> _REQUIREMENT_
All of the data should be given again word for word, though the images are to be left out.

> _RECORDS TO PROCESS_
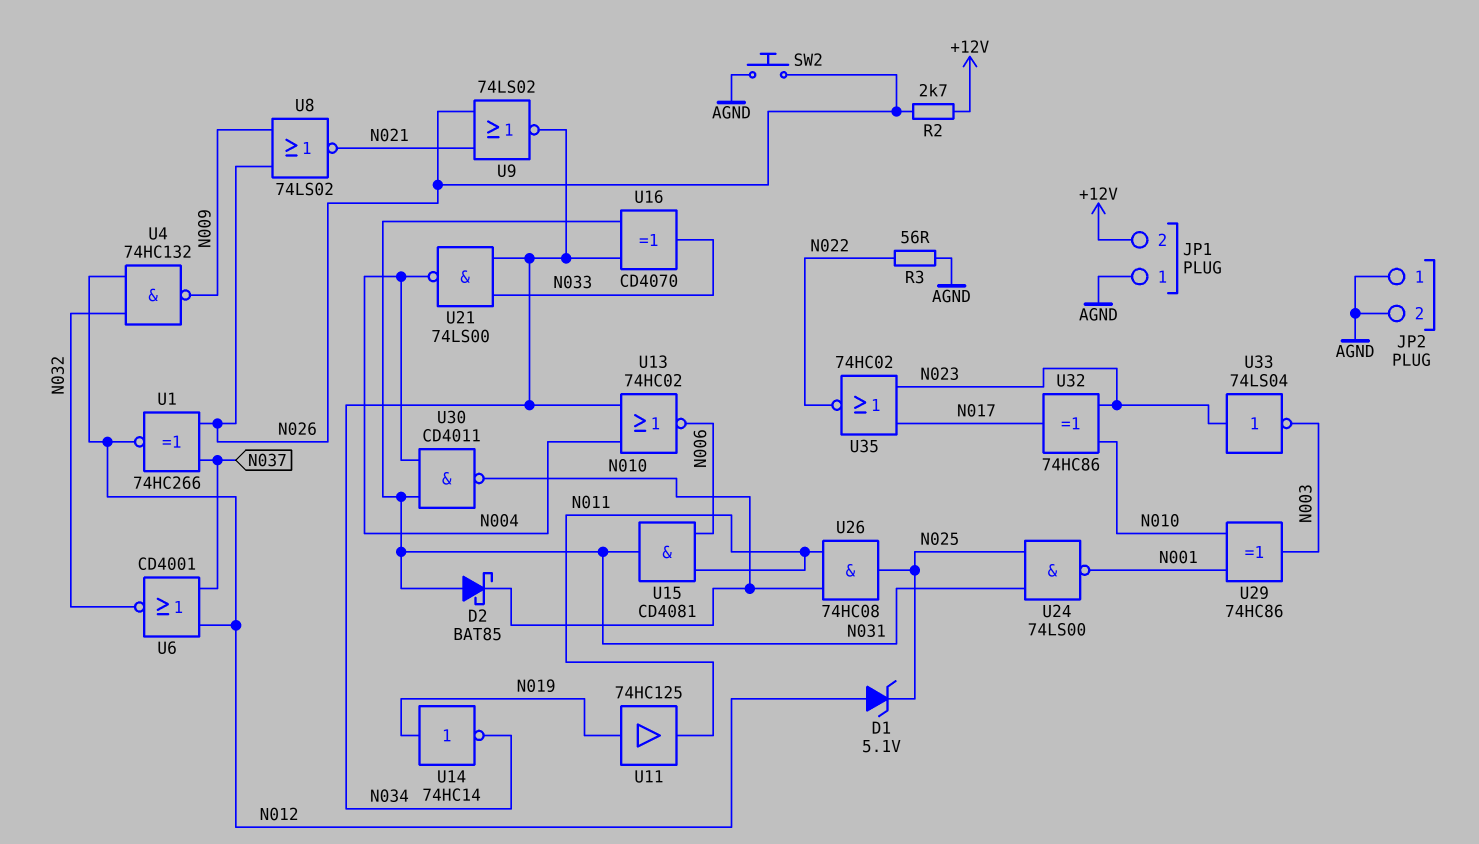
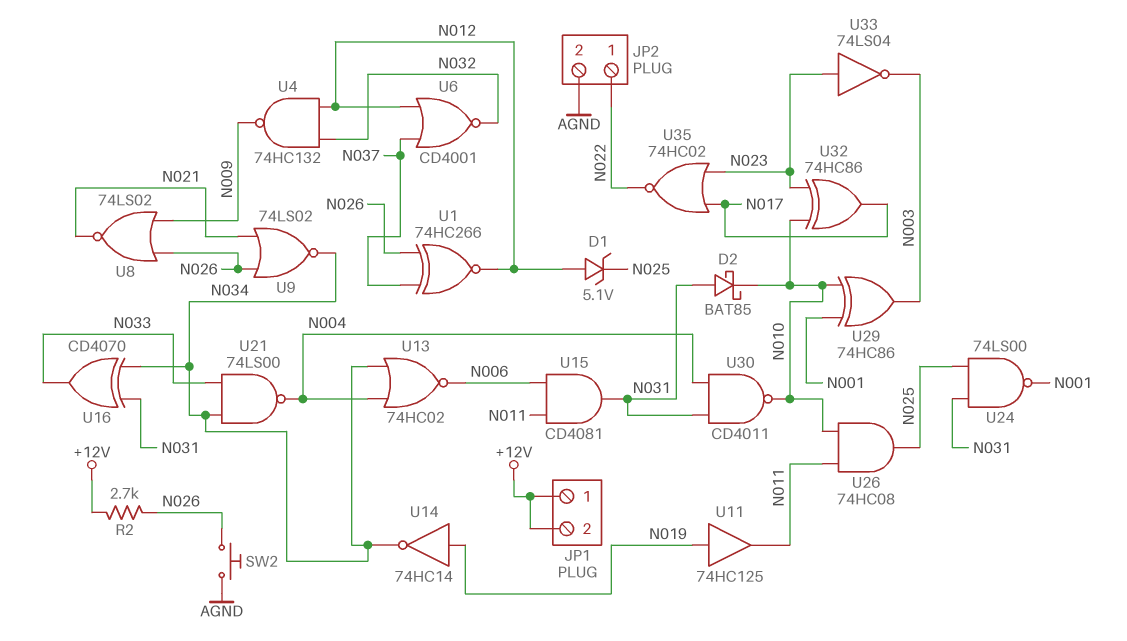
JP1 pin 1: AGND -> +12V
JP2 pin 1: AGND -> N022
R3: 56 (AGND, N022) -> none

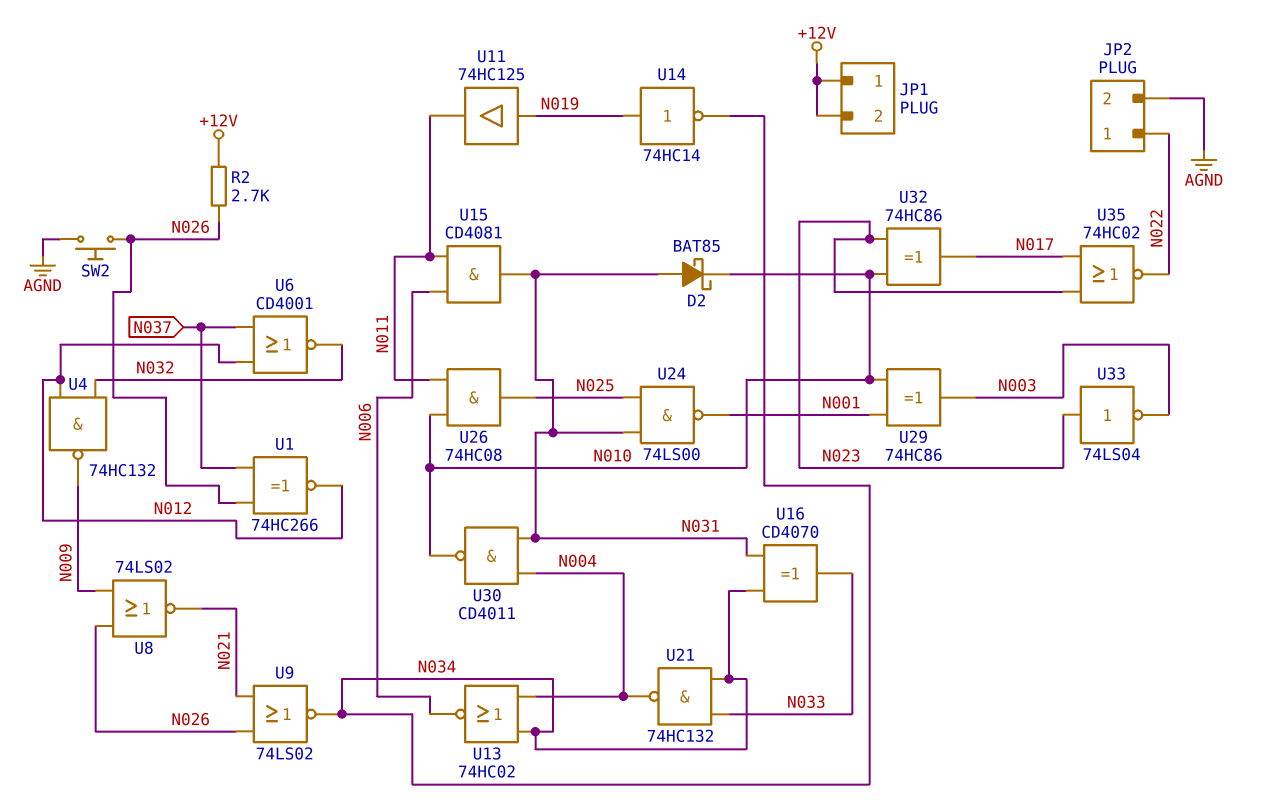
D1: zener 5.1V (A N012, K N025) -> none
U21: NAND 74LS00 (in N033, in N034, out N004) -> NAND 74HC132 (in N033, in N034, out N004)

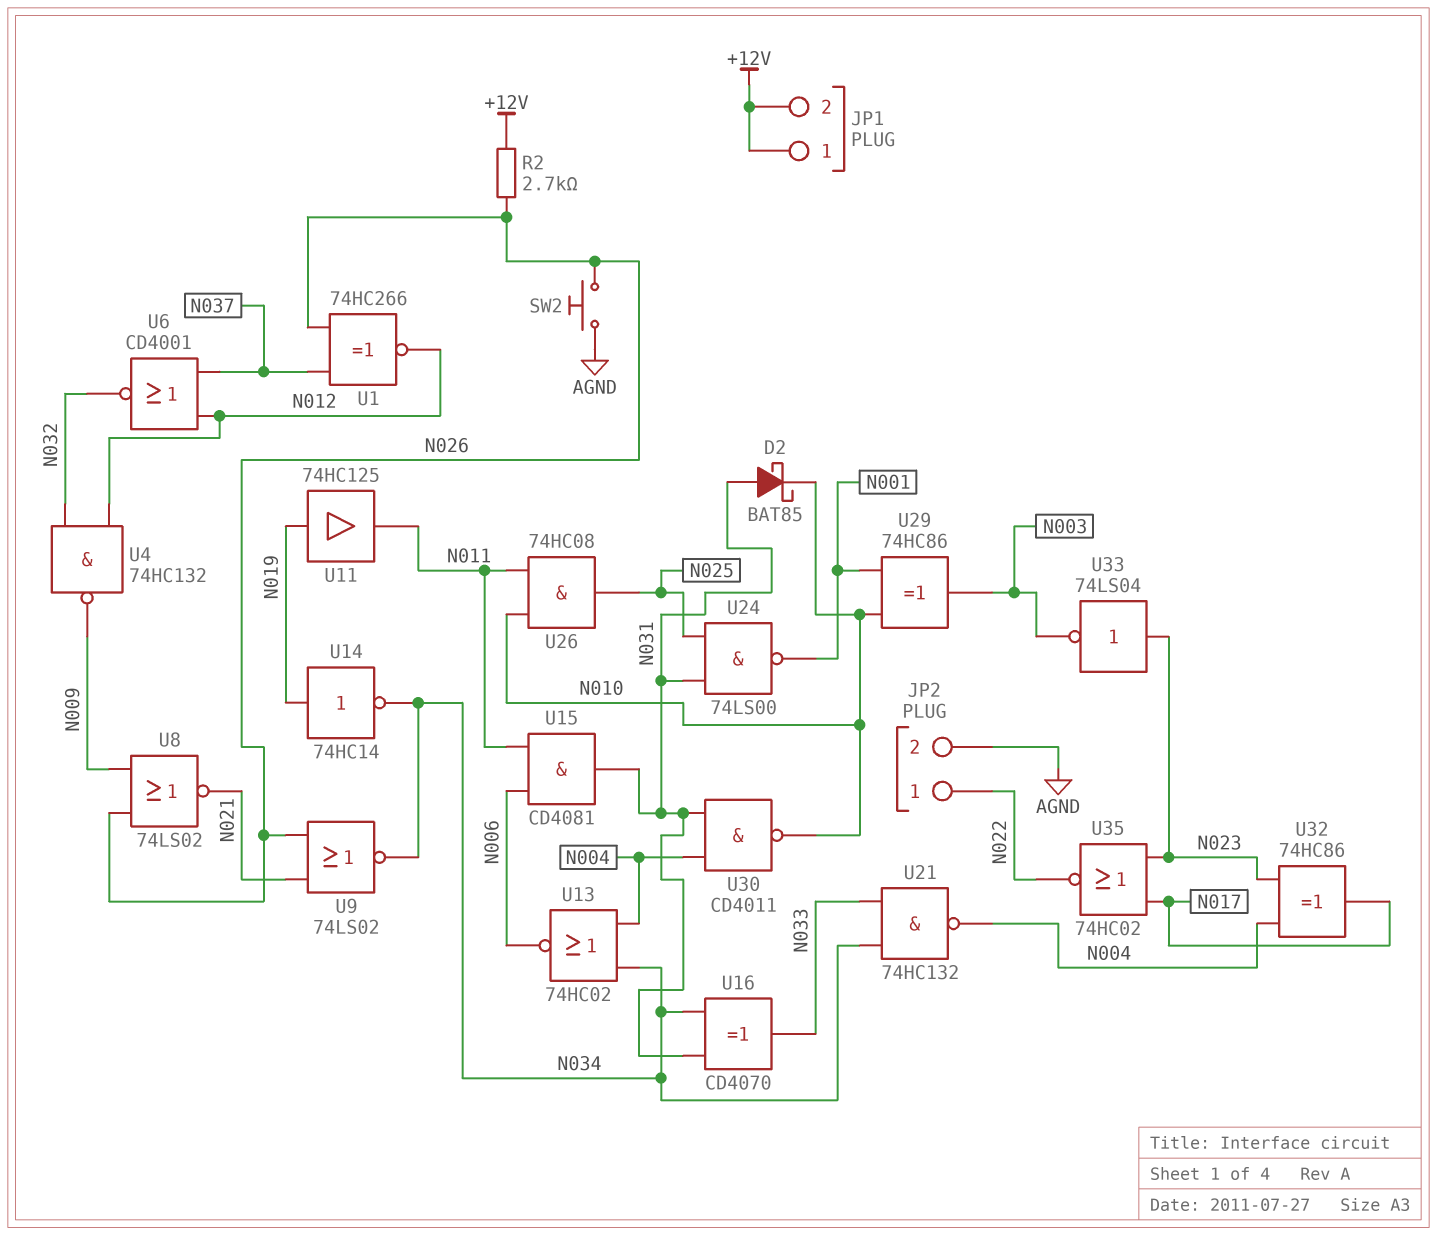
U32: XOR 74HC86 (in N010, in N023, out N017) -> XOR 74HC86 (in N004, in N023, out N017)

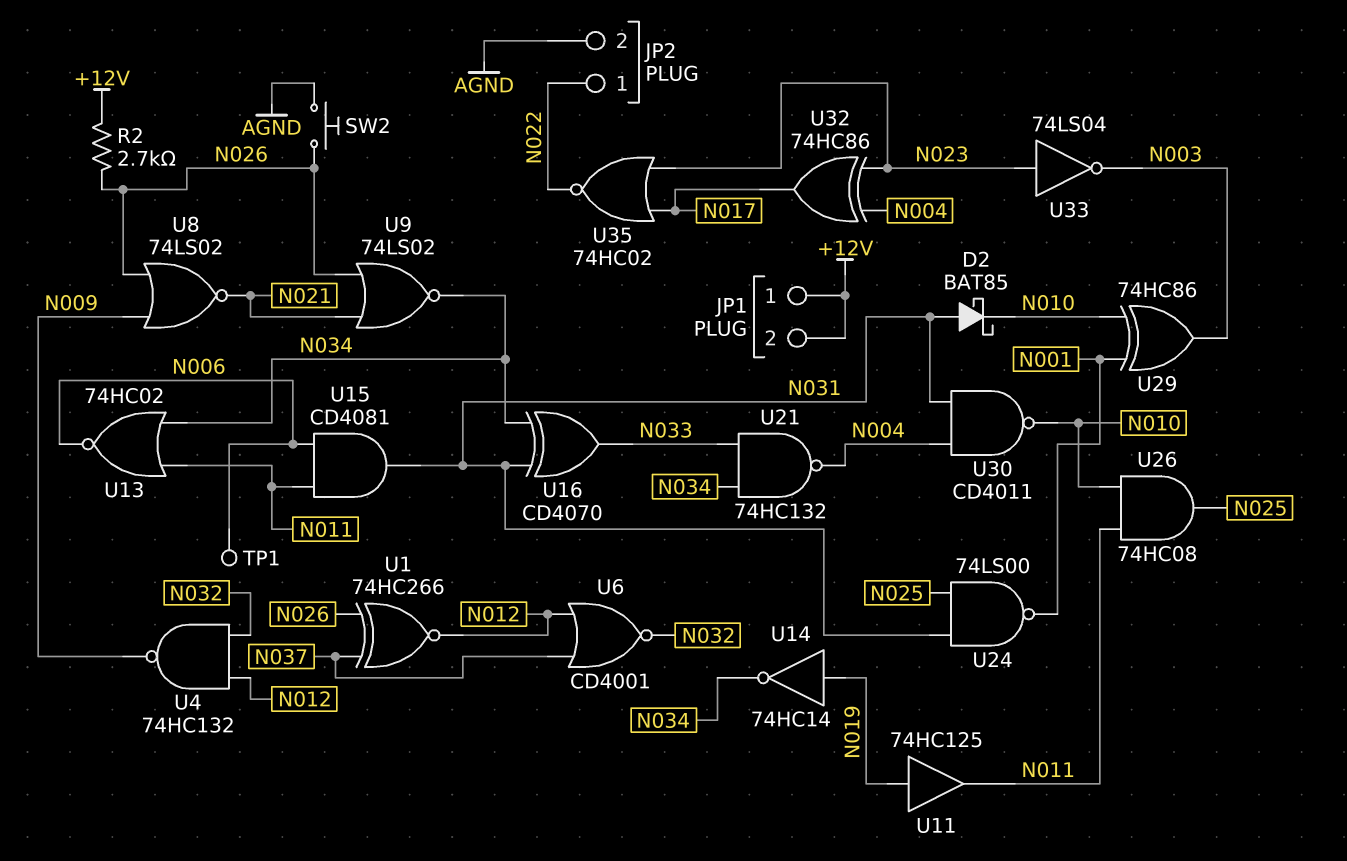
TP1: none -> test point (N006)
U13: NOR 74HC02 (in N004, in N034, out N006) -> NOR 74HC02 (in N011, in N034, out N006)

> _RESULT OF THIS TASK_
JP1 pin 1: AGND -> +12V
JP2 pin 1: AGND -> N022
R3: 56 (AGND, N022) -> none

D1: zener 5.1V (A N012, K N025) -> none
U21: NAND 74LS00 (in N033, in N034, out N004) -> NAND 74HC132 (in N033, in N034, out N004)

U32: XOR 74HC86 (in N010, in N023, out N017) -> XOR 74HC86 (in N004, in N023, out N017)

TP1: none -> test point (N006)
U13: NOR 74HC02 (in N004, in N034, out N006) -> NOR 74HC02 (in N011, in N034, out N006)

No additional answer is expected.